§ **Task brief**
Print, word for word, the opening line of the data below and every line after it through the line that contains "camera: 35 degrees left, 5 degrees up", but not the pictures.

[[ Given records, beginning ]]

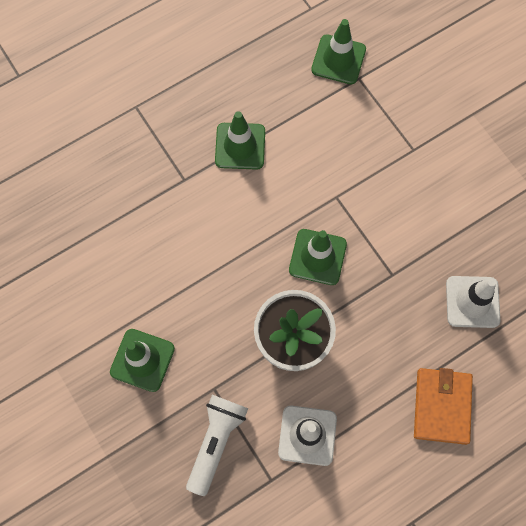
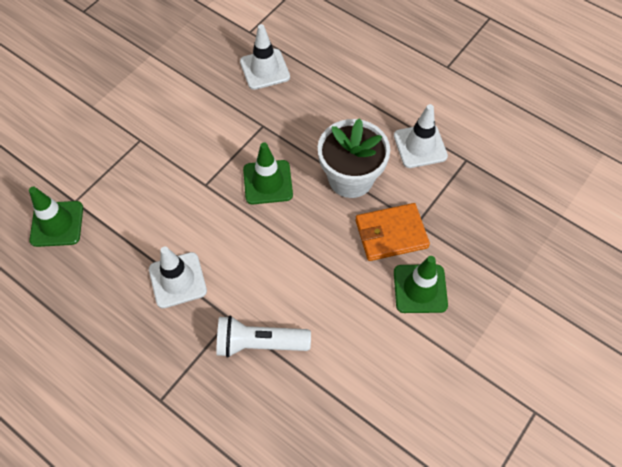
camera: 110 degrees left, 10 degrees down
white flashlight [186,395,248,496] -> white flashlight moved to [216,316,311,358]
green traffic cone [215,111,265,170] -> white traffic cone [149,246,207,308]
orange wallet [414,368,473,445] -> orange wallet moved to [355,203,430,261]

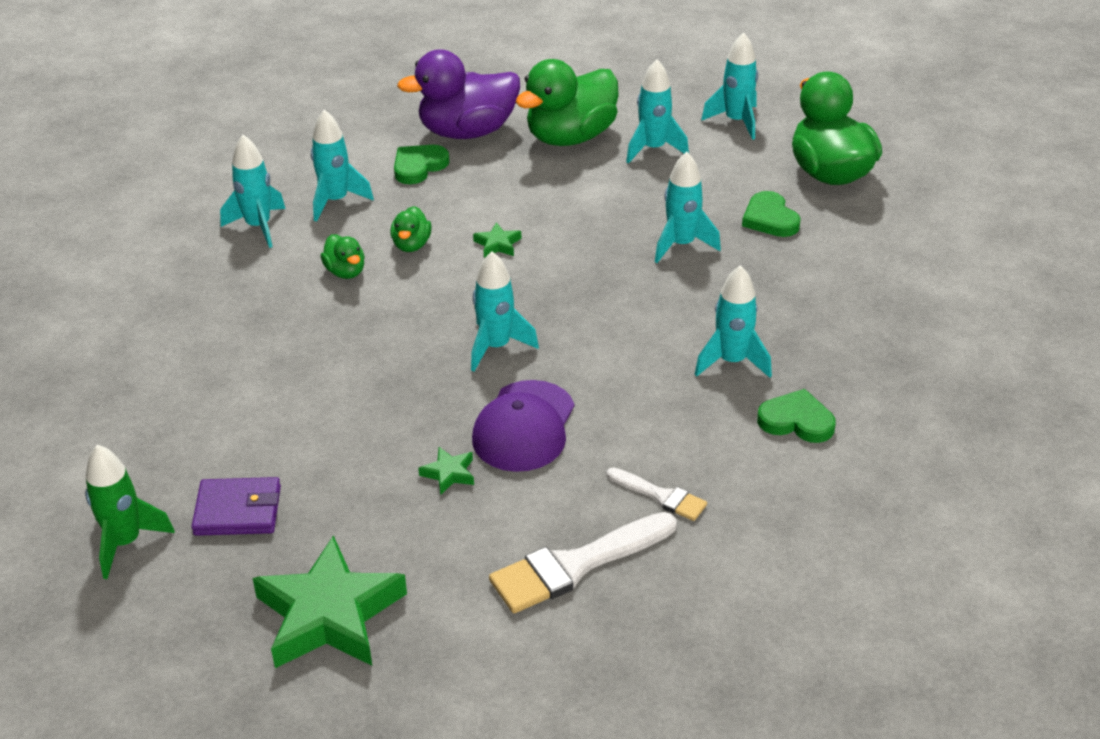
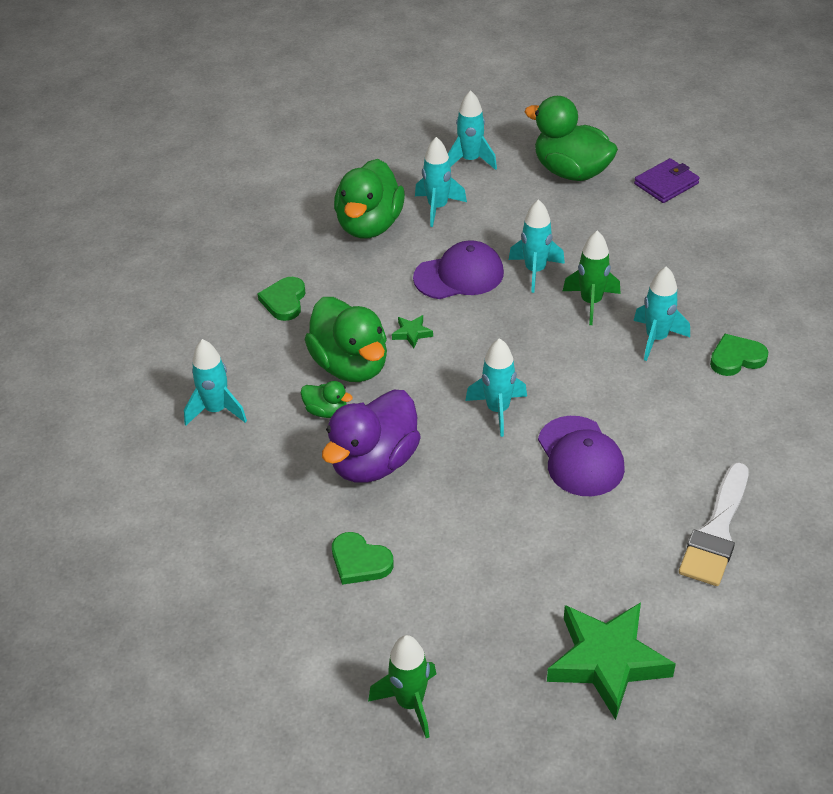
camera: 35 degrees left, 5 degrees up
purple wallet [191,477,281,536] -> purple wallet moved to [634,158,699,203]
turquoise rocket [311,110,374,222] -> none
green duck [390,206,432,252] -> green duck [304,297,387,382], size x2.15
purple duck [397,49,520,139] -> purple duck moved to [322,390,421,483]
green star [418,447,474,495] -> none
white brush [607,467,707,521] -> none
green heart [742,191,801,237] -> green heart moved to [332,532,394,585]
none -> purple cap [413,241,504,299]
none -> green rocket [563,230,621,325]

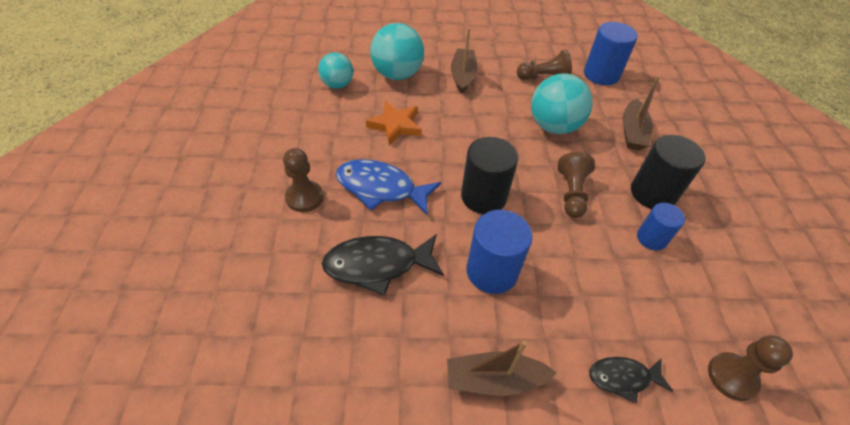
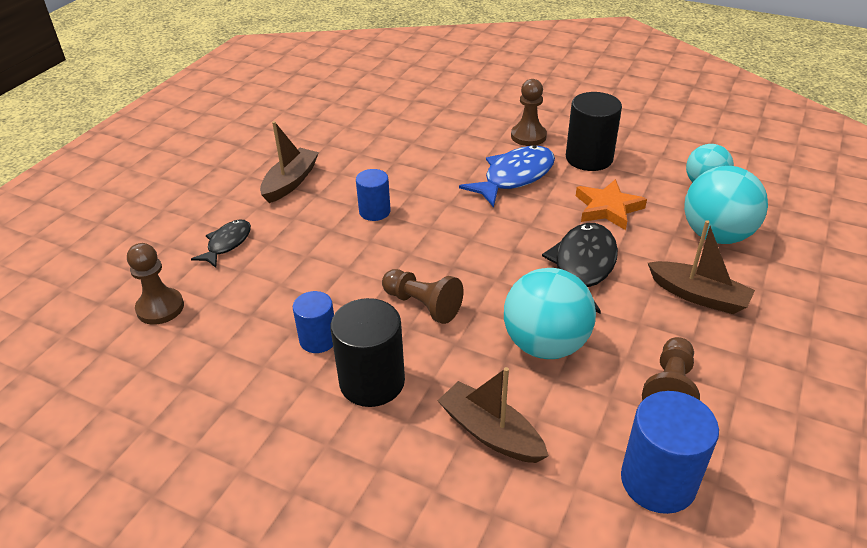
camera: 120 degrees right, 10 degrees down
black fish [322,234,444,295] -> black fish moved to [542,223,618,313]
black cylinder [461,137,518,214] -> black cylinder moved to [566,92,622,171]
blue cylinder [466,210,533,294] -> blue cylinder [356,169,391,221], size x0.61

[[ Given records, end ]]

§ **Reply to the task**
camera: 110 degrees left, 10 degrees down
white flashlight [186,395,248,496] -> white flashlight moved to [216,316,311,358]
green traffic cone [215,111,265,170] -> white traffic cone [149,246,207,308]
orange wallet [414,368,473,445] -> orange wallet moved to [355,203,430,261]

camera: 35 degrees left, 5 degrees up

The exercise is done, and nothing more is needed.